--- EXCERPTED DATA ---

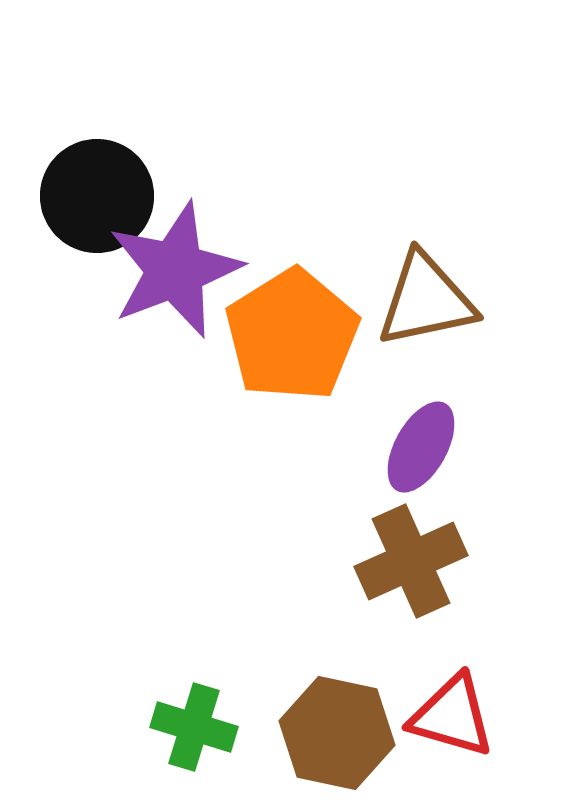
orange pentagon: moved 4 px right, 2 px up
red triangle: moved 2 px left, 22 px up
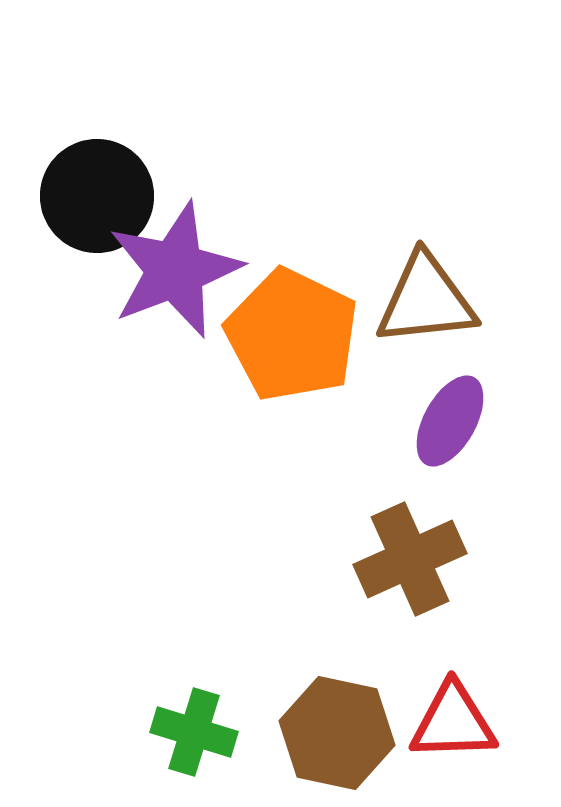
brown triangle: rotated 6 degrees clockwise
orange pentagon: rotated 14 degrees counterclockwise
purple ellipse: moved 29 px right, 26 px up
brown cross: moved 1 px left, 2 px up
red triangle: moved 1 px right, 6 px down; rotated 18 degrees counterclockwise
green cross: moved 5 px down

---
--- EXCERPTED DATA ---

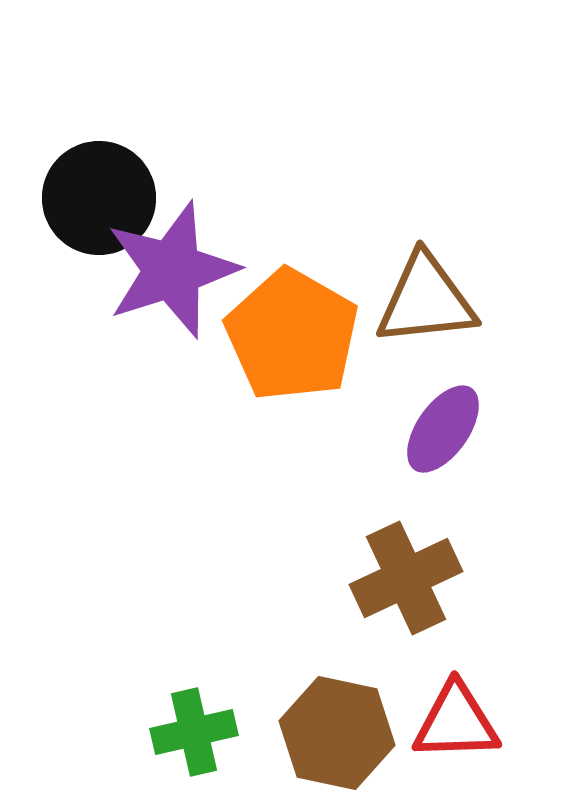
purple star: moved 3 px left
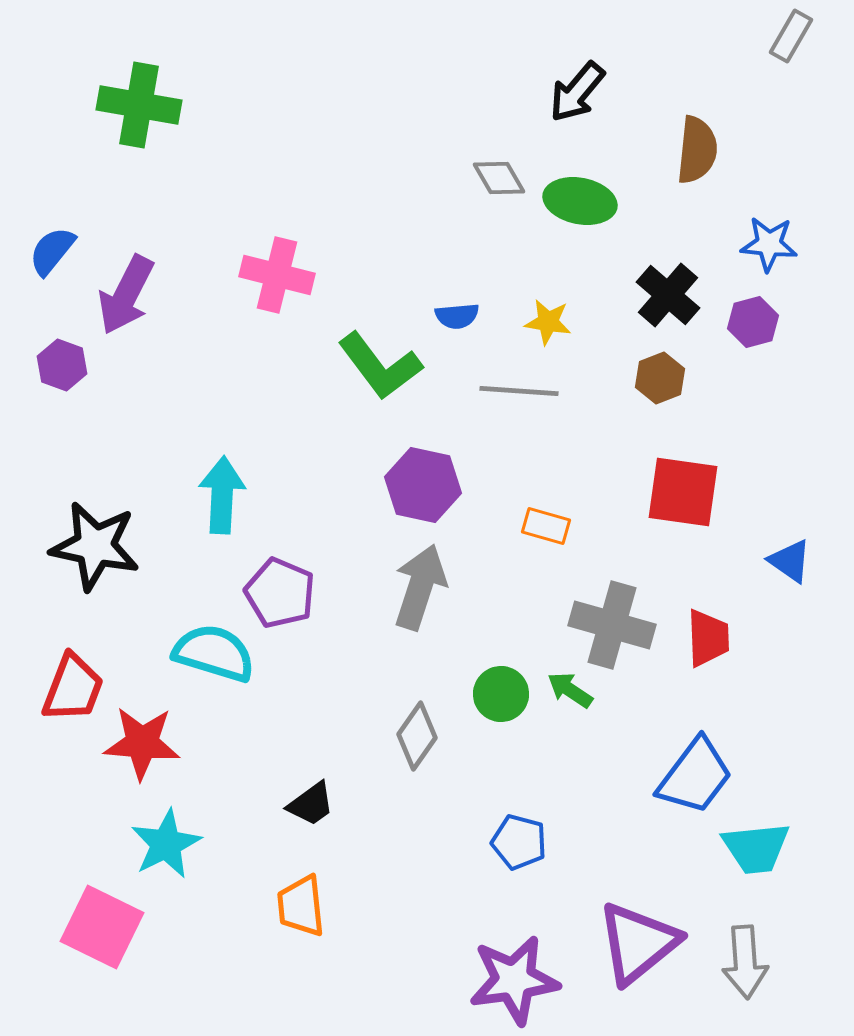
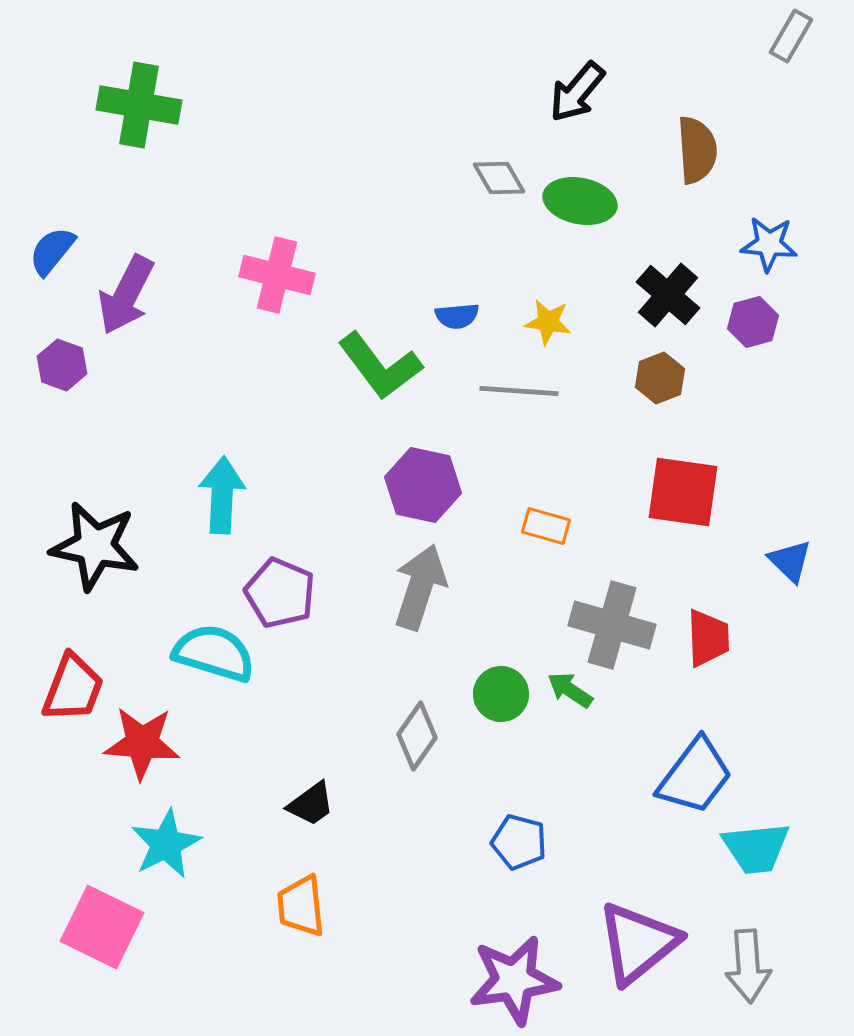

---

**TASK STATEMENT:** Can you give back, word for word, the part of the records that opens with the line containing "orange pentagon: rotated" and closes with the line containing "red triangle: moved 1", including both of those lines?

**EXERCISE ANSWER:**
orange pentagon: rotated 14 degrees counterclockwise
purple ellipse: moved 29 px right, 26 px up
brown cross: moved 1 px left, 2 px up
red triangle: moved 1 px right, 6 px down; rotated 18 degrees counterclockwise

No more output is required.